- **Material for this task**

■ ■ ■

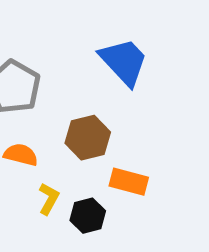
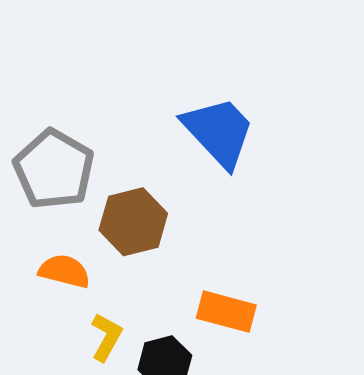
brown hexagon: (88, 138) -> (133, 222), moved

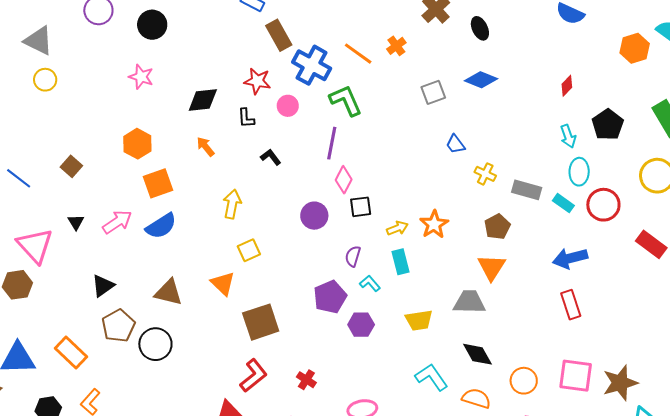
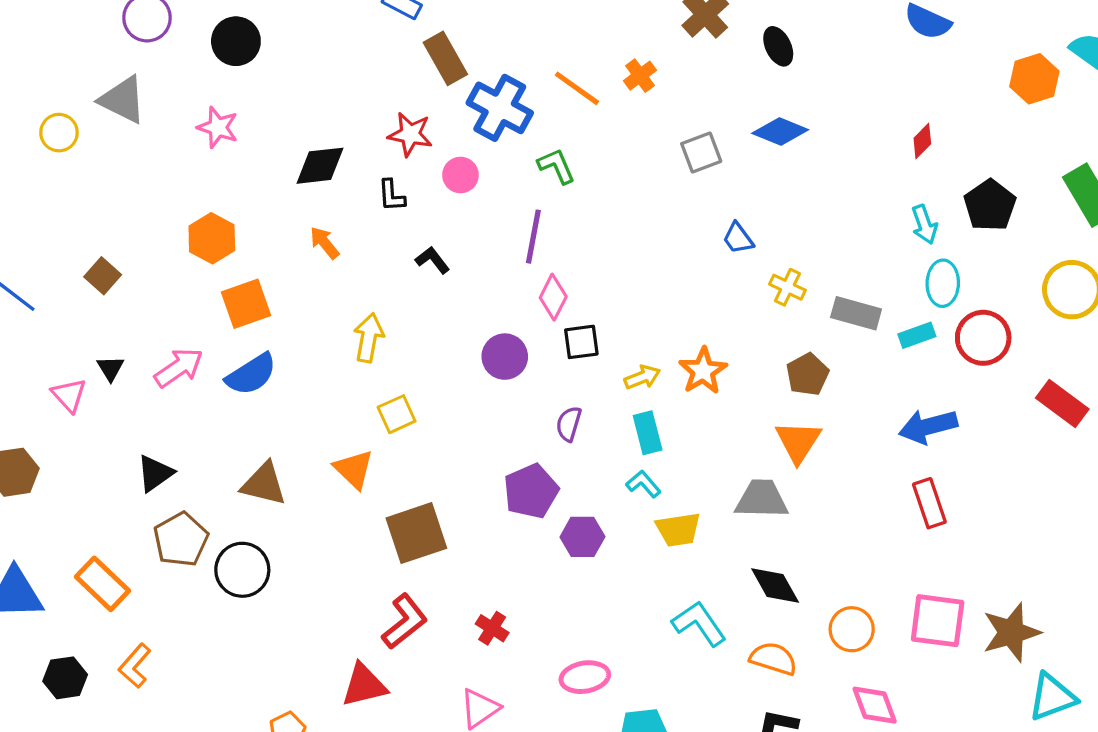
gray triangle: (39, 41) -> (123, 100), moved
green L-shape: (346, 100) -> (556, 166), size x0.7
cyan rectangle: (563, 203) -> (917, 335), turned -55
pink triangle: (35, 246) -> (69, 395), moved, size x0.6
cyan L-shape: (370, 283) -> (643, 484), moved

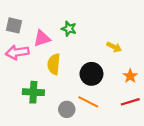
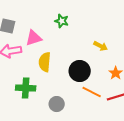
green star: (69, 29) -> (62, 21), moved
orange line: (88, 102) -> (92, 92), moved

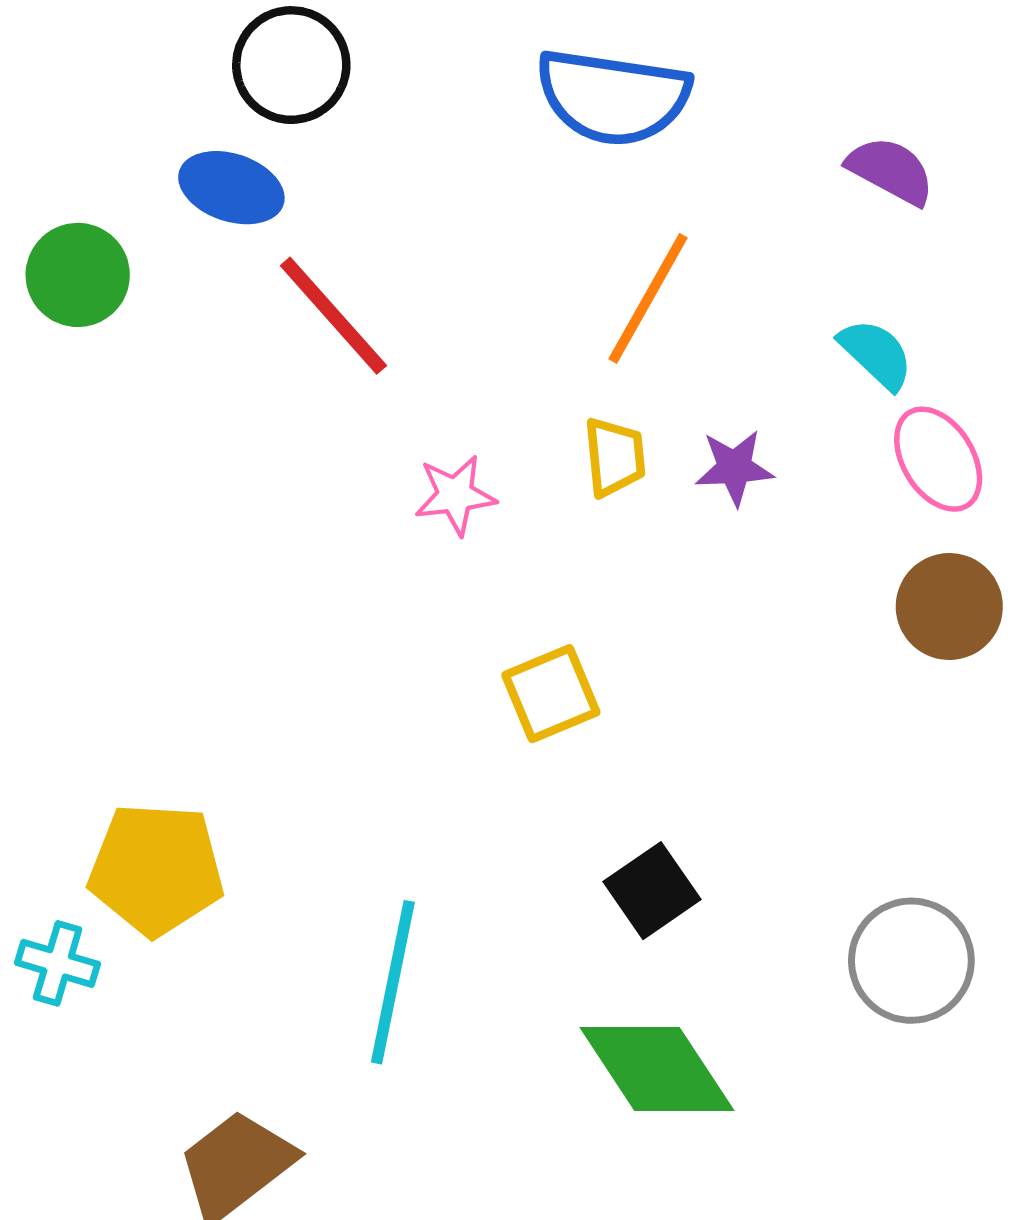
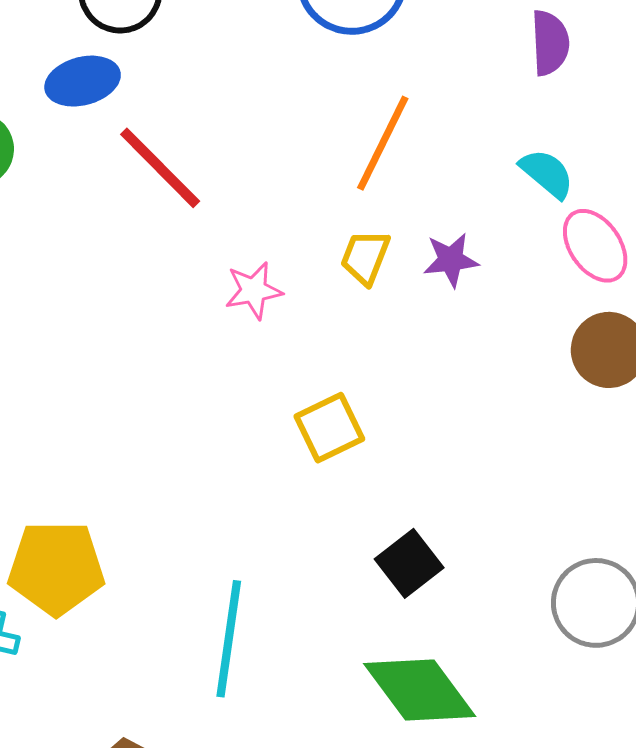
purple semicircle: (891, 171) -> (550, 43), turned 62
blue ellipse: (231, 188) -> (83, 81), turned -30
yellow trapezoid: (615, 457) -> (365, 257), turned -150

■ ■ ■

- **Instructions for the task**
Write out, word for word, the lines from the start of the data through the one holding "blue ellipse: (231, 188)". Omit pictures.

- **Exercise output**
brown hexagon: (88, 138) -> (133, 222), moved

gray triangle: (39, 41) -> (123, 100), moved
green L-shape: (346, 100) -> (556, 166), size x0.7
cyan rectangle: (563, 203) -> (917, 335), turned -55
pink triangle: (35, 246) -> (69, 395), moved, size x0.6
cyan L-shape: (370, 283) -> (643, 484), moved

green star: (69, 29) -> (62, 21), moved
orange line: (88, 102) -> (92, 92), moved

purple semicircle: (891, 171) -> (550, 43), turned 62
blue ellipse: (231, 188) -> (83, 81), turned -30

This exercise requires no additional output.